--- WHAT TO WORK ON ---
Look through the records below, and copy out every line that holds the string "none".

(Source data)

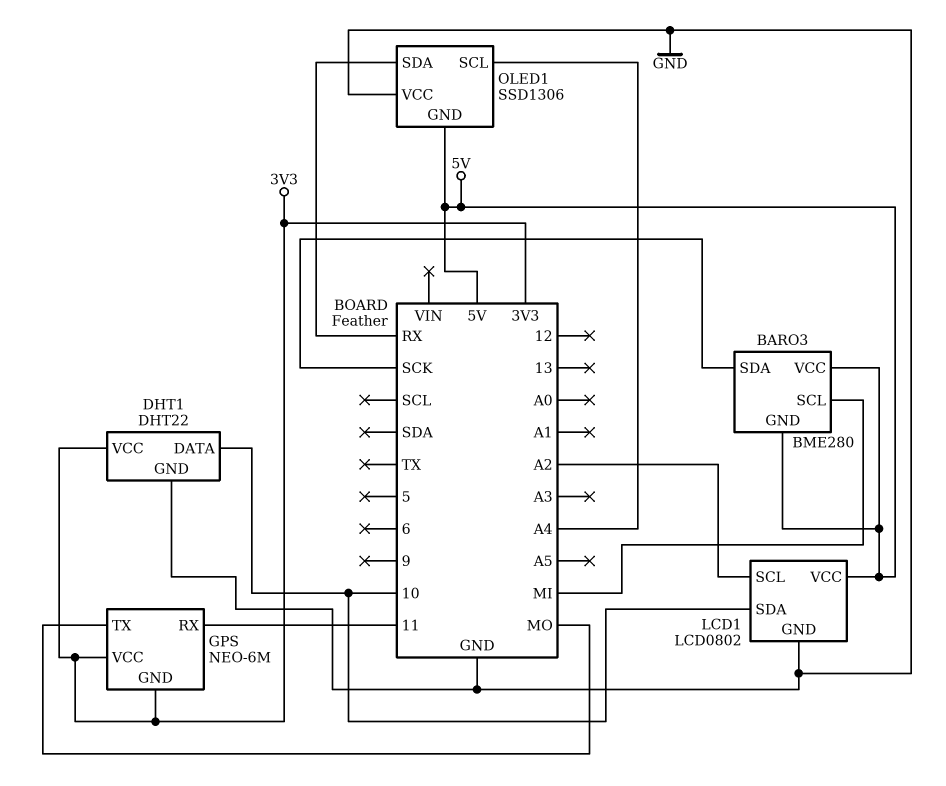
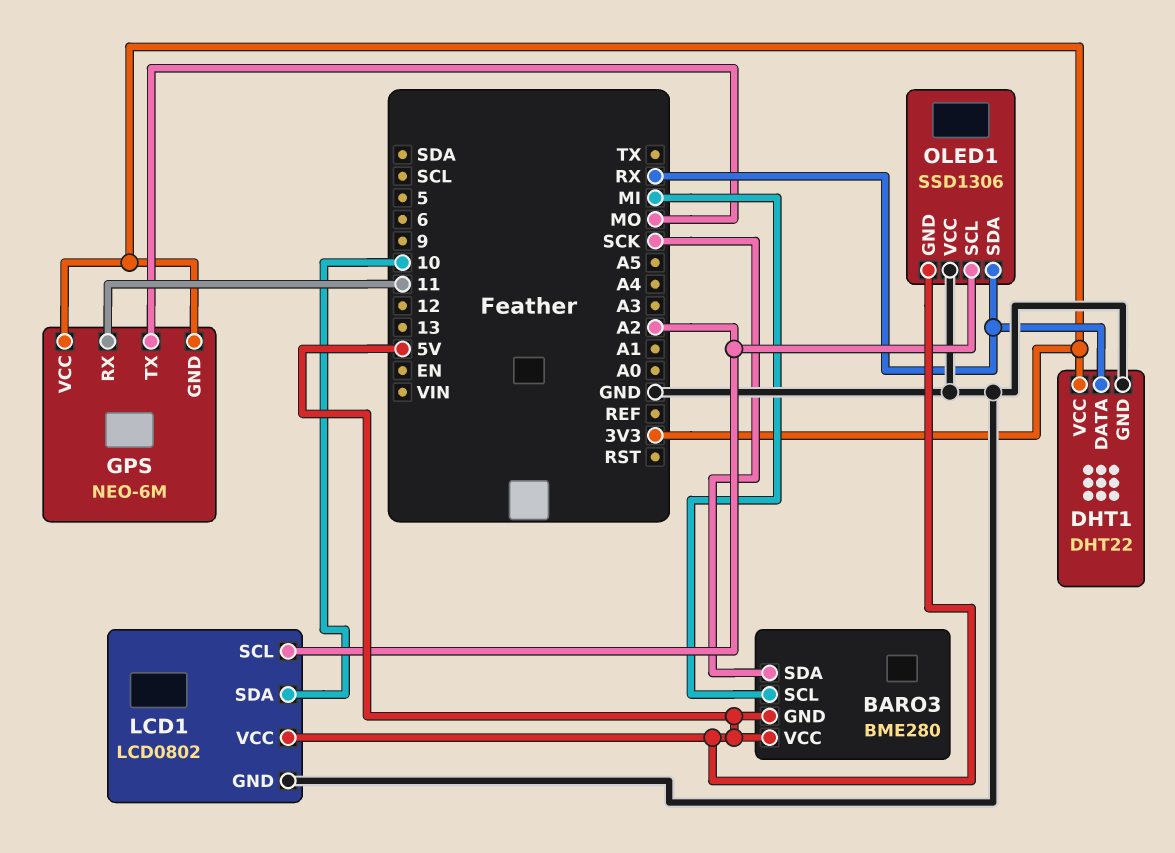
DHT1 pin DATA: 10 -> RX
OLED1 pin SCL: A4 -> A2

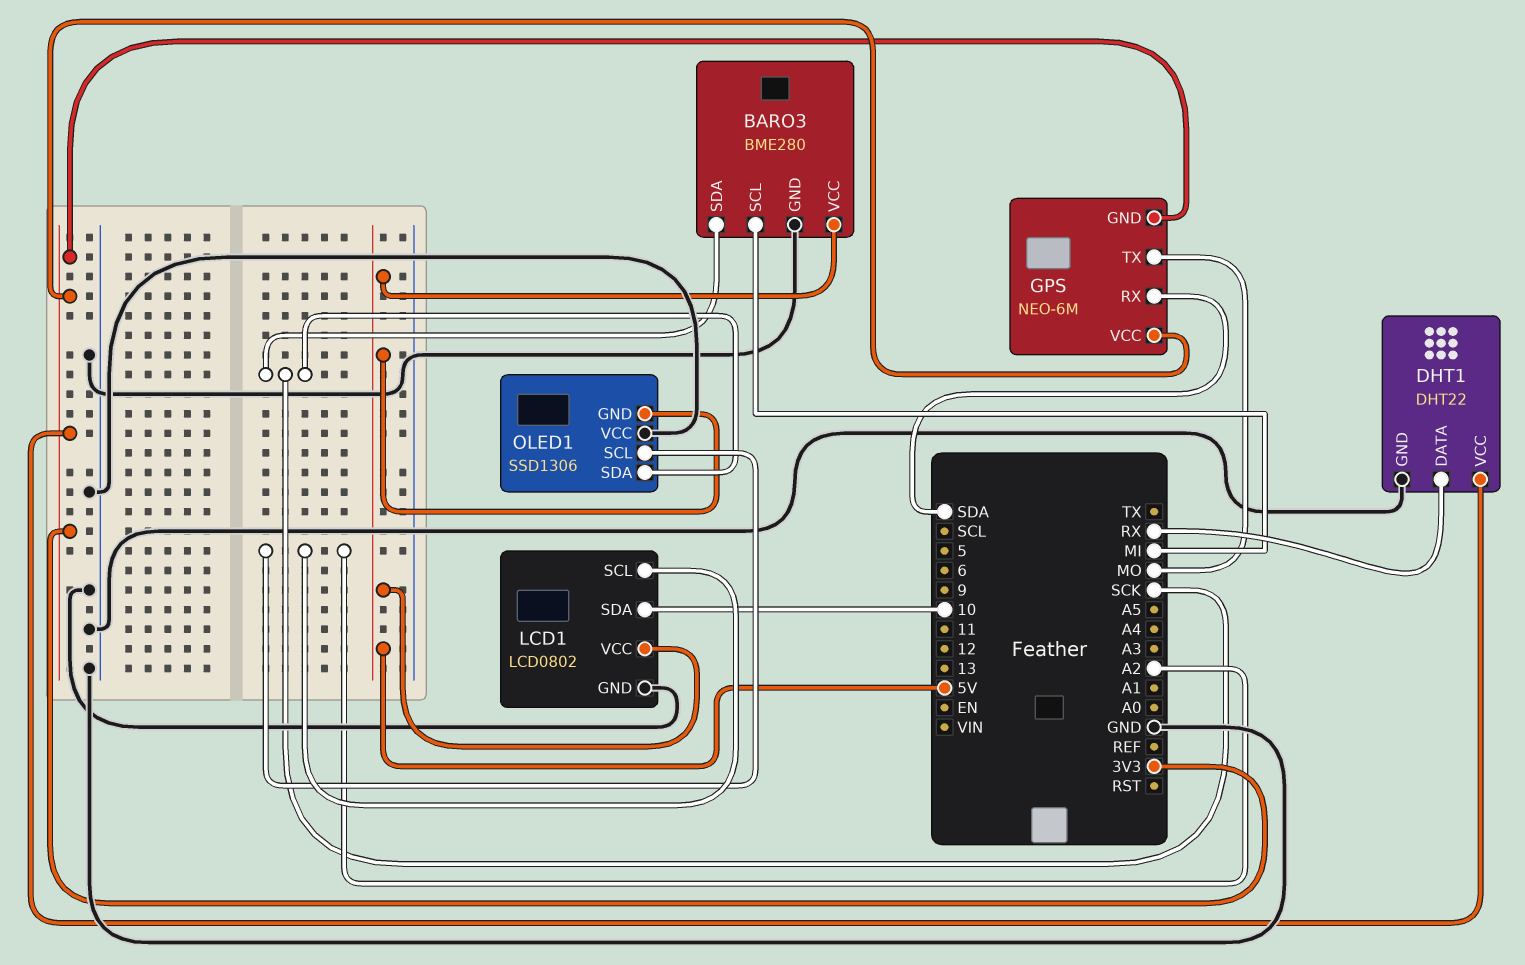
BARO3 pin GND: 5V -> GND
GPS pin RX: 11 -> SDA
OLED1 pin SDA: RX -> SCK

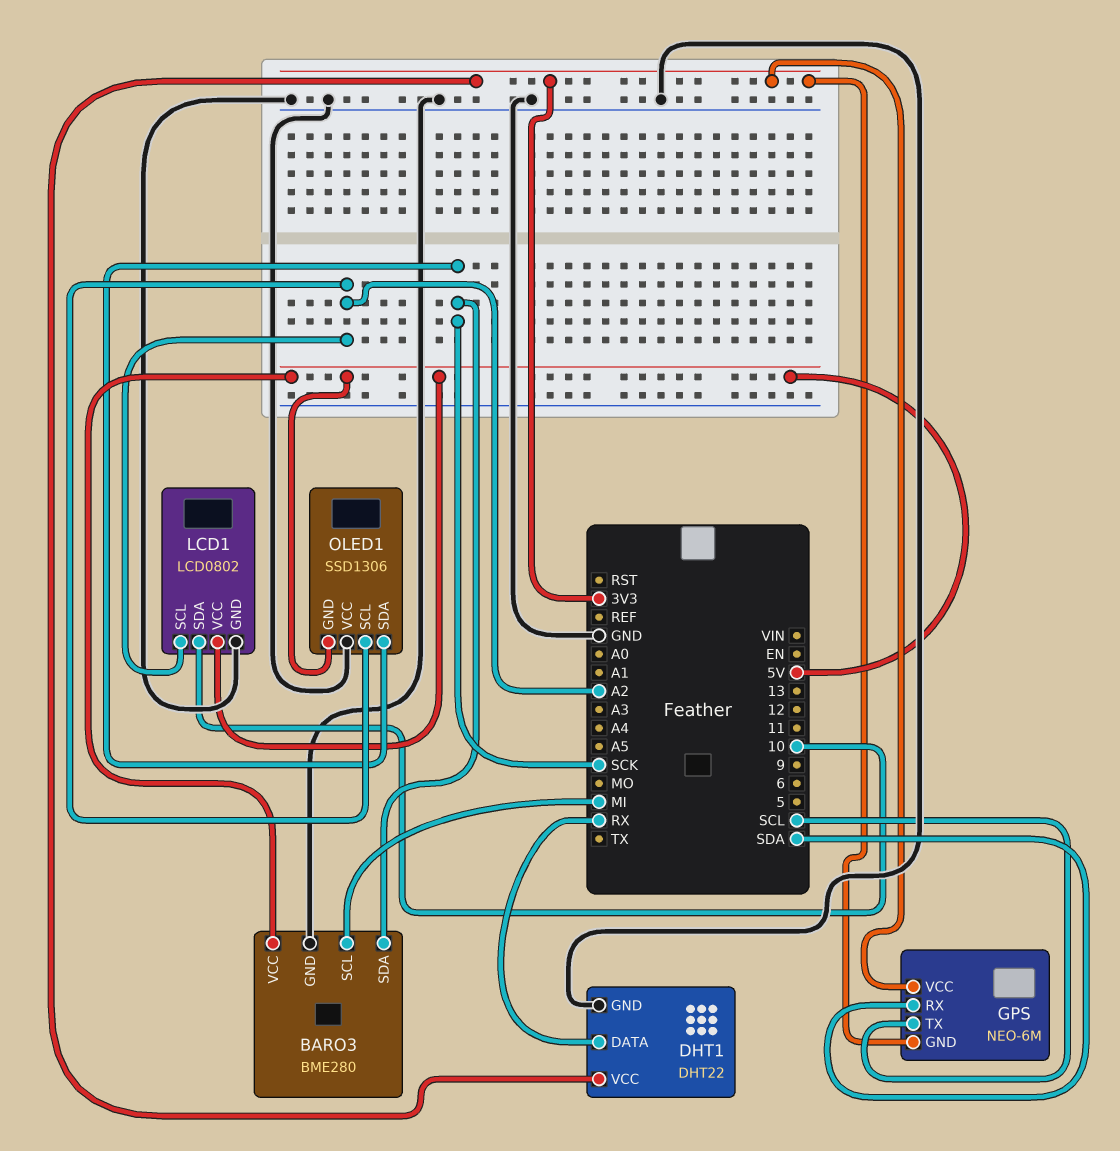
GPS pin TX: MO -> SCL

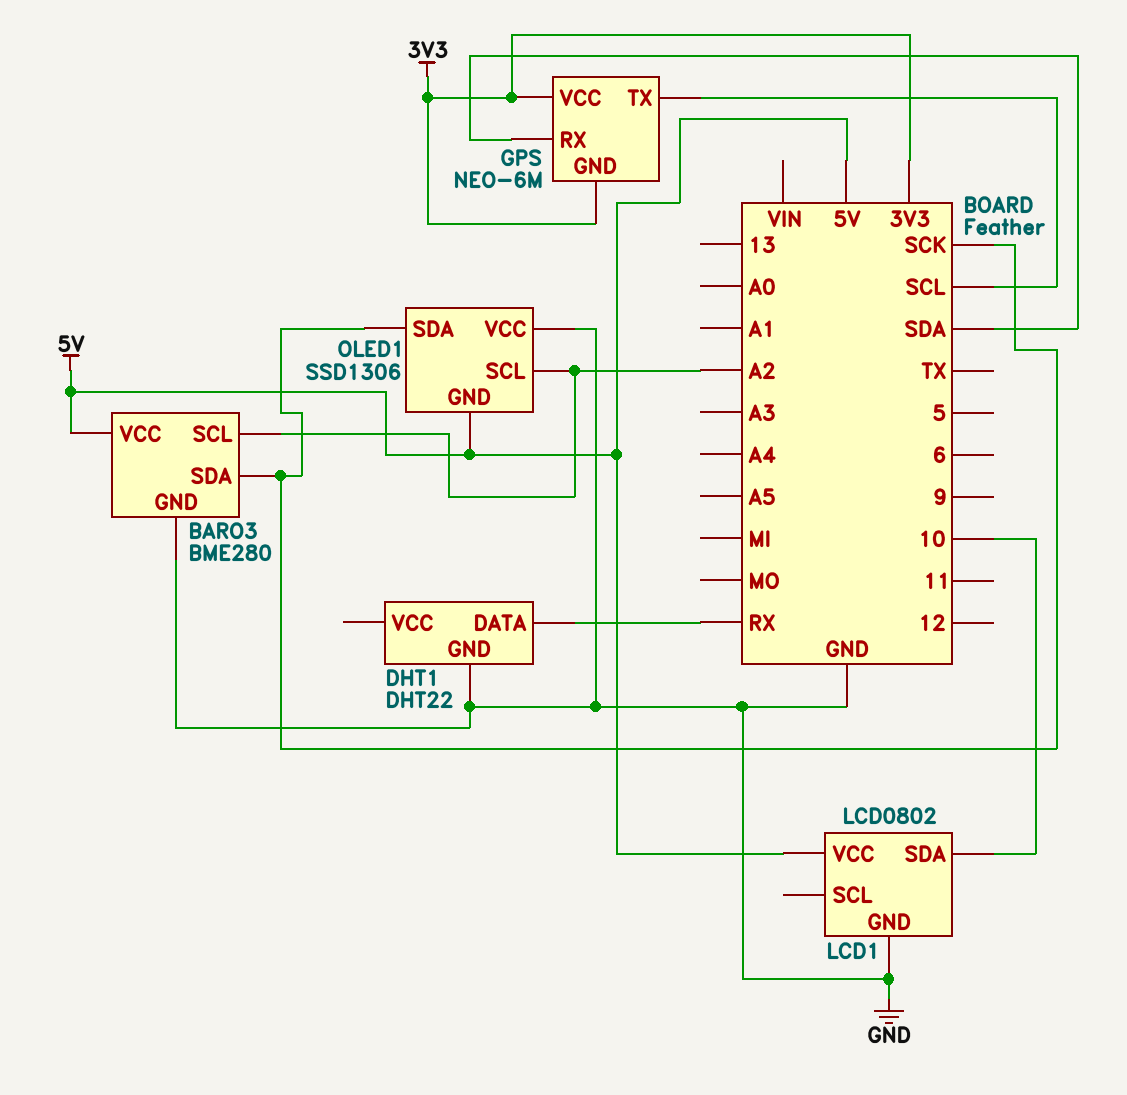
BARO3 pin SCL: MI -> A2
DHT1 pin VCC: 3V3 -> none
LCD1 pin SCL: A2 -> none

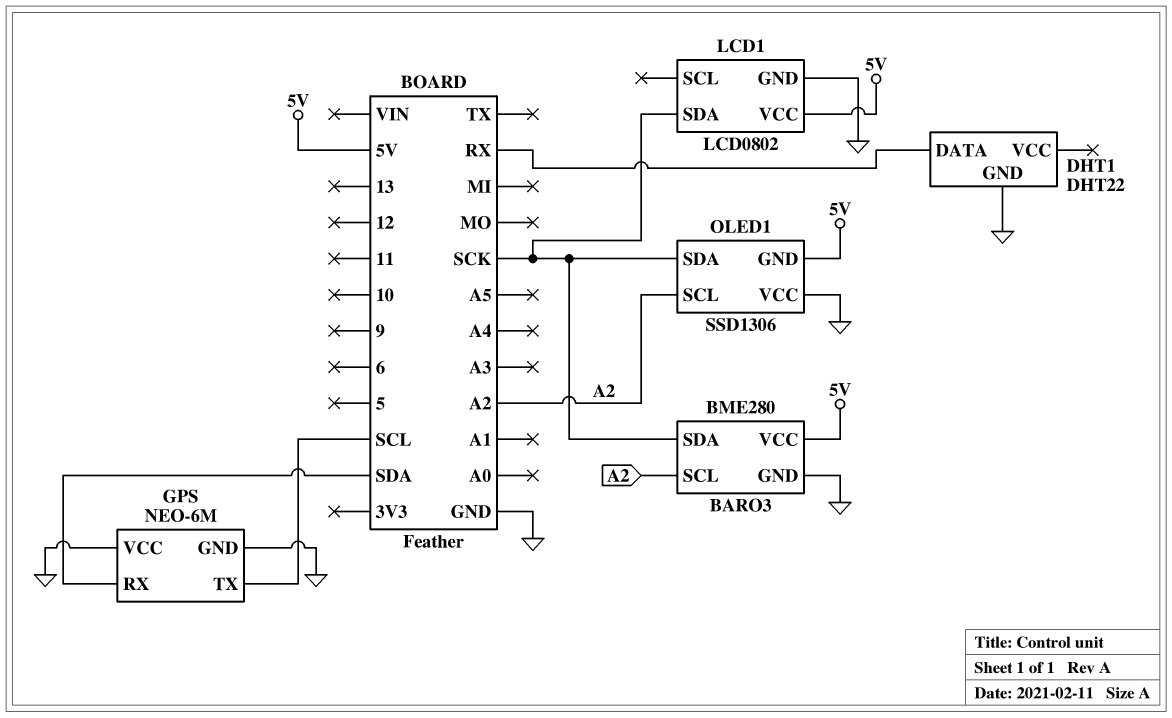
GPS pin GND: 3V3 -> GND
GPS pin VCC: 3V3 -> GND
LCD1 pin SDA: 10 -> SCK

--- SOLUTION BELOW ---
DHT1 pin VCC: 3V3 -> none
LCD1 pin SCL: A2 -> none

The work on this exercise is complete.